# TRY IT:
Filter this material down to the lines that contain the string "diode", and return those lines.

# TASK INPUTS:
◆ ◆ ◆ ◆ ◆

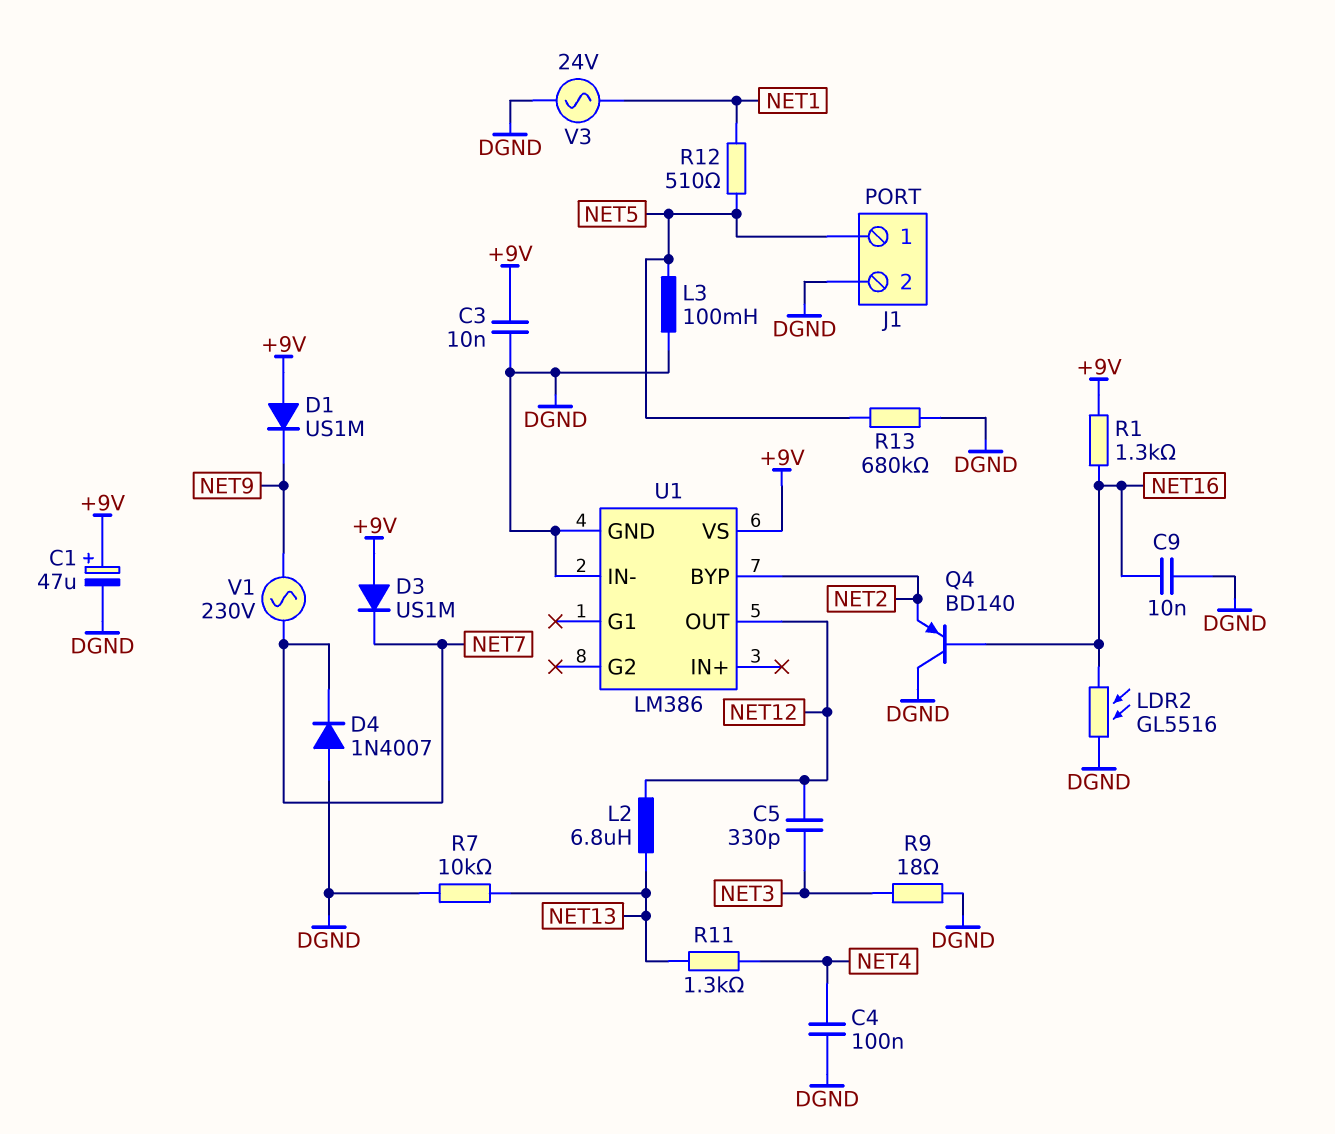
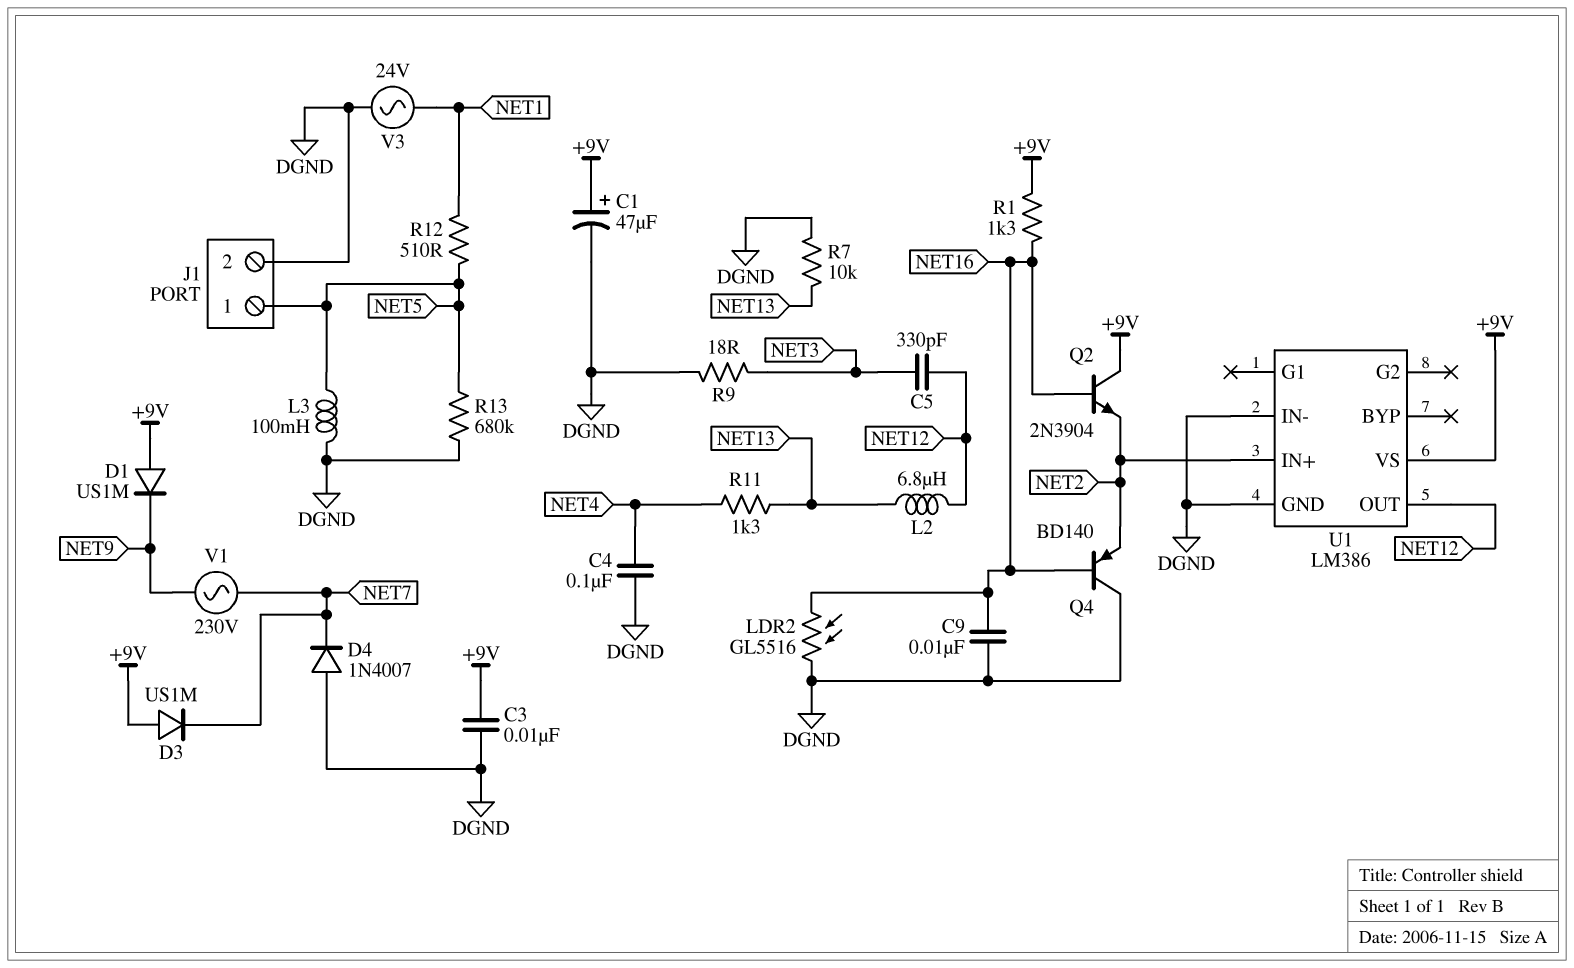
Q2: none -> NPN 2N3904 (B NET16, C +9V, E NET2)
U1 pin BYP: NET2 -> none
U1 pin IN+: none -> NET2

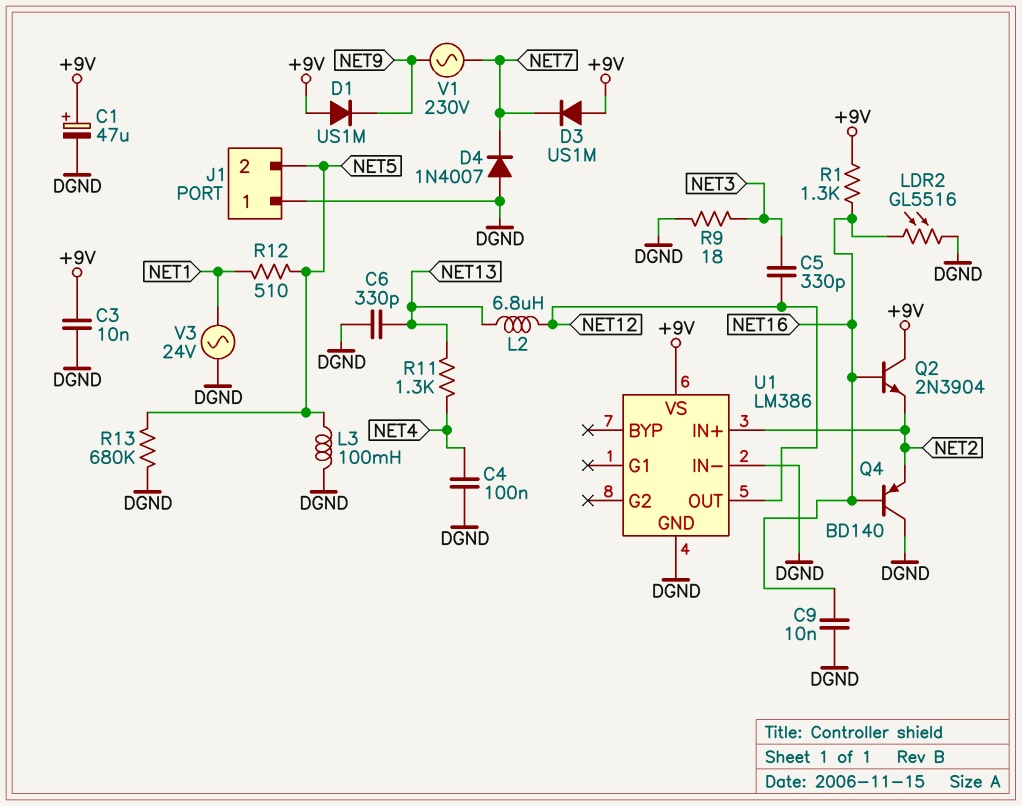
C6: none -> 330pF (DGND, NET13)
J1 pin 1: NET5 -> DGND
J1 pin 2: DGND -> NET5
R7: 10k (DGND, NET13) -> none

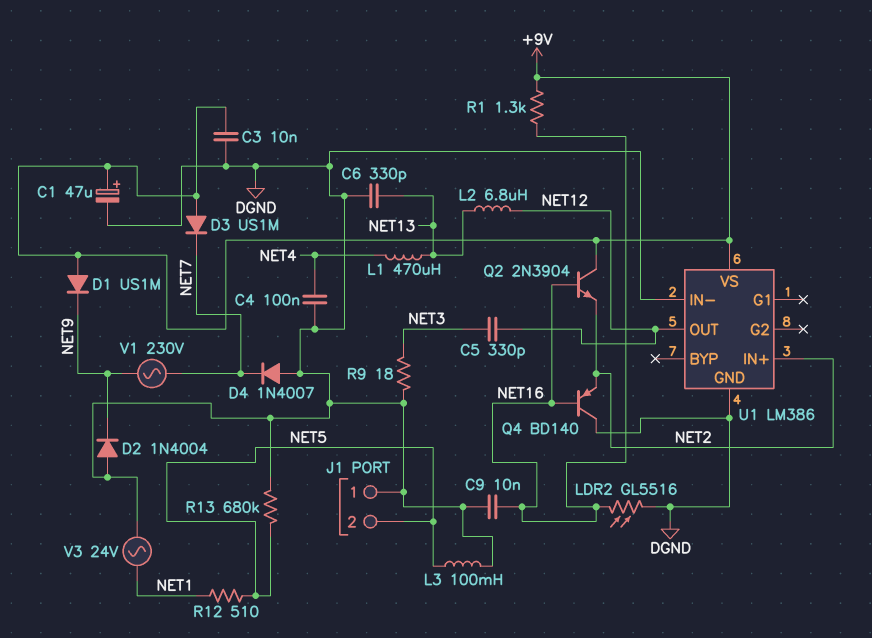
D2: none -> diode 1N4004 (A DGND, K NET9)
L1: none -> 470uH (NET4, NET13)
R11: 1.3k (NET4, NET13) -> none

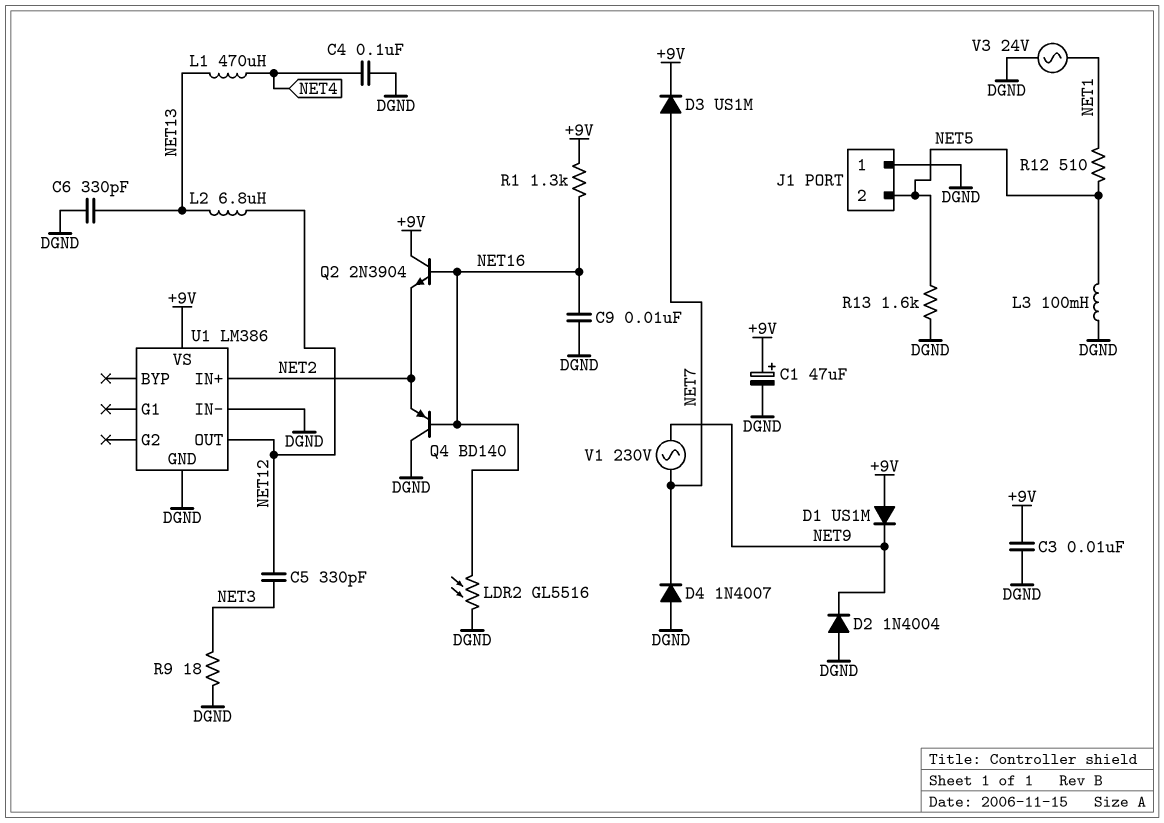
D3: diode US1M (A +9V, K NET7) -> diode US1M (A NET7, K +9V)
R13: 680k (DGND, NET5) -> 1.6k (DGND, NET5)

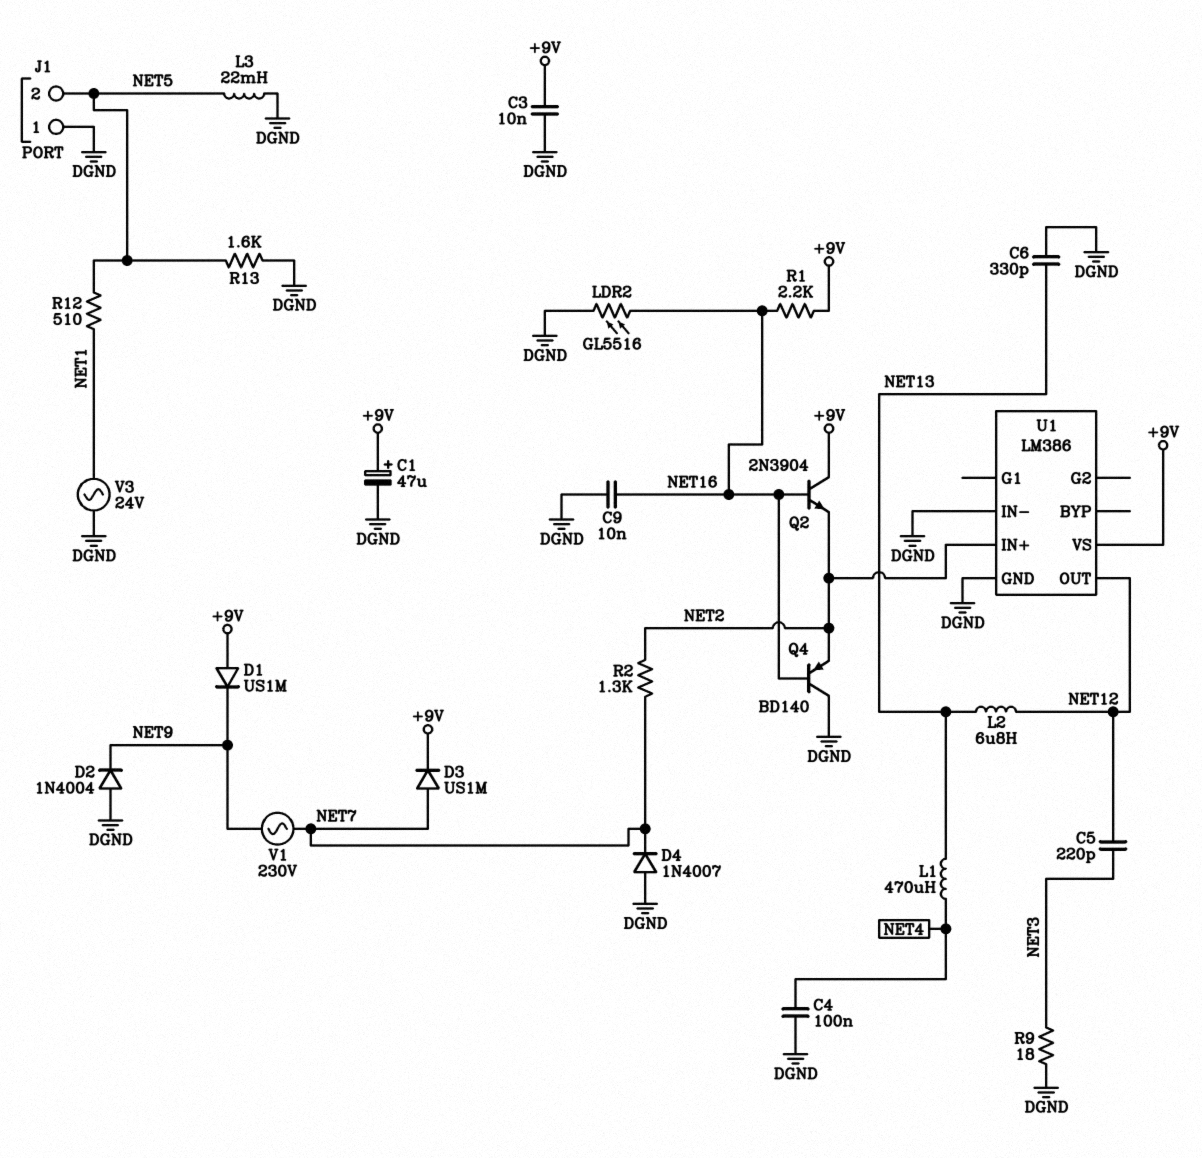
C5: 330pF (NET3, NET12) -> 220pF (NET3, NET12)
L3: 100mH (DGND, NET5) -> 22mH (DGND, NET5)
R1: 1.3k (+9V, NET16) -> 2.2k (+9V, NET16)
R2: none -> 1.3k (NET2, NET7)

◆ ◆ ◆ ◆ ◆

# TASK RESPONSE:
D2: none -> diode 1N4004 (A DGND, K NET9)
D3: diode US1M (A +9V, K NET7) -> diode US1M (A NET7, K +9V)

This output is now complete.